• [ASSIGNMENT]
Below are some records; copy each line in them that contains "ellipse".

• [THE DATA]
★ ★ ★
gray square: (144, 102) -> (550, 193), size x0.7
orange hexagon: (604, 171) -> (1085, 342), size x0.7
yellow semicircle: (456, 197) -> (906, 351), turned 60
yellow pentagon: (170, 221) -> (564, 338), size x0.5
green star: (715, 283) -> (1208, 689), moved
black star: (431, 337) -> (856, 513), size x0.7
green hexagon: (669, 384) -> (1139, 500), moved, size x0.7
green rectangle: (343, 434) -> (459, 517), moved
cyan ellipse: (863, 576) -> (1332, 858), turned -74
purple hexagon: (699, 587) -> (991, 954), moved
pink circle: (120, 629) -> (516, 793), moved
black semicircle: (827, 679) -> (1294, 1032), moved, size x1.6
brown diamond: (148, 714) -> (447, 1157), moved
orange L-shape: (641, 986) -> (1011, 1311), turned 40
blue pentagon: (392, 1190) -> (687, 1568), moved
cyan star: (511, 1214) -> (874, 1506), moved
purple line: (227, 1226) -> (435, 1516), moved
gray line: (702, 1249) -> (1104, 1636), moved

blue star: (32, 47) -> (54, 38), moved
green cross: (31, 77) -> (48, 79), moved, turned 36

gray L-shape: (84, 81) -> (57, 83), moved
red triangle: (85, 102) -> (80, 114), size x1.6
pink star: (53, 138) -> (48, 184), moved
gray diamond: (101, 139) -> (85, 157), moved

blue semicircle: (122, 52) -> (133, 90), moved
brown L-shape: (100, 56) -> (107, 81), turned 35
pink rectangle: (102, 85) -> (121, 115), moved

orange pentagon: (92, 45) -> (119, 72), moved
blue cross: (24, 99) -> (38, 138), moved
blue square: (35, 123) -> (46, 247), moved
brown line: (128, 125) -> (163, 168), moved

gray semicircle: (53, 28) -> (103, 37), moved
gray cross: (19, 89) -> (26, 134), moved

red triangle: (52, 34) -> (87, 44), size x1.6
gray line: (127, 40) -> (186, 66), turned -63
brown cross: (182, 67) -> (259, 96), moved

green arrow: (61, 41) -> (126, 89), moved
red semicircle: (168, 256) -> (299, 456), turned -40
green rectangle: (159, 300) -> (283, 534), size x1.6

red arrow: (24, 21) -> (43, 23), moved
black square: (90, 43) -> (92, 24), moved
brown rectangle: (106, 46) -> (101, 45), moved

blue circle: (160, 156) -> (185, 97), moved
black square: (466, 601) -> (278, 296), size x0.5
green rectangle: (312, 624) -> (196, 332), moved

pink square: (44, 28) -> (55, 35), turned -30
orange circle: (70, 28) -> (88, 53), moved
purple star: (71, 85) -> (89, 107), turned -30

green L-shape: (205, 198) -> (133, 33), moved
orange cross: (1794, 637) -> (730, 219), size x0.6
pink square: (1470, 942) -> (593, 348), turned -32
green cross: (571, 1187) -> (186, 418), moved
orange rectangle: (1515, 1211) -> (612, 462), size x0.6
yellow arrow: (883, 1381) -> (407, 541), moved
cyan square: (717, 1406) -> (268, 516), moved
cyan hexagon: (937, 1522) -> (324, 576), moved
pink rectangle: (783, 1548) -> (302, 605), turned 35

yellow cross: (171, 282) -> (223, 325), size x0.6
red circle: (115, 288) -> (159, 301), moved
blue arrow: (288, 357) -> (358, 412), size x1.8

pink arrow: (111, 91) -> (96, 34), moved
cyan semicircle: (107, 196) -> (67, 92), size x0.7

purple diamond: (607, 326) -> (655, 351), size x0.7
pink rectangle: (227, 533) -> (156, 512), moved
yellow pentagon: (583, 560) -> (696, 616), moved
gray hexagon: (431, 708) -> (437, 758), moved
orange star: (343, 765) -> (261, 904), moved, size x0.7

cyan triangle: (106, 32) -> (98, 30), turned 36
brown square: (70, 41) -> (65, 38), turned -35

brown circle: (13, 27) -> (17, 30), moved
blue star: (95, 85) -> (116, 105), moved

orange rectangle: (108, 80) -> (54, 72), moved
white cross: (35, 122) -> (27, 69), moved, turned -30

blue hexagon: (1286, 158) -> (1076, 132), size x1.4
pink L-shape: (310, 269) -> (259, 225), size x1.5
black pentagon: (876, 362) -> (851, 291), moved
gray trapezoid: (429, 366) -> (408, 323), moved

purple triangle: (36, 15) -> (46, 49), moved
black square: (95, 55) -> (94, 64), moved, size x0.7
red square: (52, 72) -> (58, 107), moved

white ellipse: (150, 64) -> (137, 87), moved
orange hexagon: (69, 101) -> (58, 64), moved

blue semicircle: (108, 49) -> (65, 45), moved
★ ★ ★
• [ANSWER BOX]
cyan ellipse: (863, 576) -> (1332, 858), turned -74
white ellipse: (150, 64) -> (137, 87), moved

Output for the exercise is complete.